* [Problem details]
Will you quote all of the entries, word for word?
[[ Entries shown open ]]
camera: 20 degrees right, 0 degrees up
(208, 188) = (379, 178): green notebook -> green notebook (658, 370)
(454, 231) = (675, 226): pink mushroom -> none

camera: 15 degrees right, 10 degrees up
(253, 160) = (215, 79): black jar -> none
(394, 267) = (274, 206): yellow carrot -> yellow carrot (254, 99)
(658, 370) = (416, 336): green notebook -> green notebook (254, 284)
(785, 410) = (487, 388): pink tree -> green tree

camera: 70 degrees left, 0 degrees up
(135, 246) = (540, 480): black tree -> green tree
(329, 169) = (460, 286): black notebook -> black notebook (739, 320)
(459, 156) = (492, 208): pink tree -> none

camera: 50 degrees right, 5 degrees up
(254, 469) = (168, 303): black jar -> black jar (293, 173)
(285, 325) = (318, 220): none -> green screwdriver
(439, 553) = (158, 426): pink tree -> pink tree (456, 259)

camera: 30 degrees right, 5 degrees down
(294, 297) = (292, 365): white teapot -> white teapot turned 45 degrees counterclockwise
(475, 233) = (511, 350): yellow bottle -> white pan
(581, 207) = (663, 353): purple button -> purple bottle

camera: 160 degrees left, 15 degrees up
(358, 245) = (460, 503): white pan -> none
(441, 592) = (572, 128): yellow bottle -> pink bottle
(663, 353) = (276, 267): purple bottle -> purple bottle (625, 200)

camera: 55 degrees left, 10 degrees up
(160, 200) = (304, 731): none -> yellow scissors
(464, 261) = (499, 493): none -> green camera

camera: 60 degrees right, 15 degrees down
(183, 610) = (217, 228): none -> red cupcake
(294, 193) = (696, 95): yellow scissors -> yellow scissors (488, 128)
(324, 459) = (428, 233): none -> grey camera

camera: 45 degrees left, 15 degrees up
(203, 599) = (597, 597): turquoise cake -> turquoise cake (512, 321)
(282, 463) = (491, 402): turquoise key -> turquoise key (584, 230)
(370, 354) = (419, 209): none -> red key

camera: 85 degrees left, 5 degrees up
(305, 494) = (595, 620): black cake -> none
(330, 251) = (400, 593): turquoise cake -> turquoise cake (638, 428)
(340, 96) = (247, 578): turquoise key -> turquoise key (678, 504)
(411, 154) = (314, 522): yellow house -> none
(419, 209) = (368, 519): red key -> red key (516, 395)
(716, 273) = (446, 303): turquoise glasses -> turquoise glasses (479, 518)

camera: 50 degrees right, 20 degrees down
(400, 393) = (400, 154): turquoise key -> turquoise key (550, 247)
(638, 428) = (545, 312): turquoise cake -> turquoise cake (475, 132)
[[ Entries shown closed ]]
* [Solved problem]
camera: 20 degrees right, 0 degrees up
(208, 188) = (379, 178): green notebook -> green notebook (658, 370)
(454, 231) = (675, 226): pink mushroom -> none

camera: 15 degrees right, 10 degrees up
(253, 160) = (215, 79): black jar -> none
(394, 267) = (274, 206): yellow carrot -> yellow carrot (254, 99)
(658, 370) = (416, 336): green notebook -> green notebook (254, 284)
(785, 410) = (487, 388): pink tree -> green tree

camera: 70 degrees left, 0 degrees up
(135, 246) = (540, 480): black tree -> green tree
(329, 169) = (460, 286): black notebook -> black notebook (739, 320)
(459, 156) = (492, 208): pink tree -> none

camera: 50 degrees right, 5 degrees up
(254, 469) = (168, 303): black jar -> black jar (293, 173)
(285, 325) = (318, 220): none -> green screwdriver
(439, 553) = (158, 426): pink tree -> pink tree (456, 259)

camera: 30 degrees right, 5 degrees down
(294, 297) = (292, 365): white teapot -> white teapot turned 45 degrees counterclockwise
(475, 233) = (511, 350): yellow bottle -> white pan
(581, 207) = (663, 353): purple button -> purple bottle

camera: 160 degrees left, 15 degrees up
(358, 245) = (460, 503): white pan -> none
(441, 592) = (572, 128): yellow bottle -> pink bottle
(663, 353) = (276, 267): purple bottle -> purple bottle (625, 200)

camera: 55 degrees left, 10 degrees up
(160, 200) = (304, 731): none -> yellow scissors
(464, 261) = (499, 493): none -> green camera

camera: 60 degrees right, 15 degrees down
(183, 610) = (217, 228): none -> red cupcake
(294, 193) = (696, 95): yellow scissors -> yellow scissors (488, 128)
(324, 459) = (428, 233): none -> grey camera

camera: 45 degrees left, 15 degrees up
(203, 599) = (597, 597): turquoise cake -> turquoise cake (512, 321)
(282, 463) = (491, 402): turquoise key -> turquoise key (584, 230)
(370, 354) = (419, 209): none -> red key

camera: 85 degrees left, 5 degrees up
(305, 494) = (595, 620): black cake -> none
(330, 251) = (400, 593): turquoise cake -> turquoise cake (638, 428)
(340, 96) = (247, 578): turquoise key -> turquoise key (678, 504)
(411, 154) = (314, 522): yellow house -> none
(419, 209) = (368, 519): red key -> red key (516, 395)
(716, 273) = (446, 303): turquoise glasses -> turquoise glasses (479, 518)

camera: 50 degrees right, 20 degrees down
(400, 393) = (400, 154): turquoise key -> turquoise key (550, 247)
(638, 428) = (545, 312): turquoise cake -> turquoise cake (475, 132)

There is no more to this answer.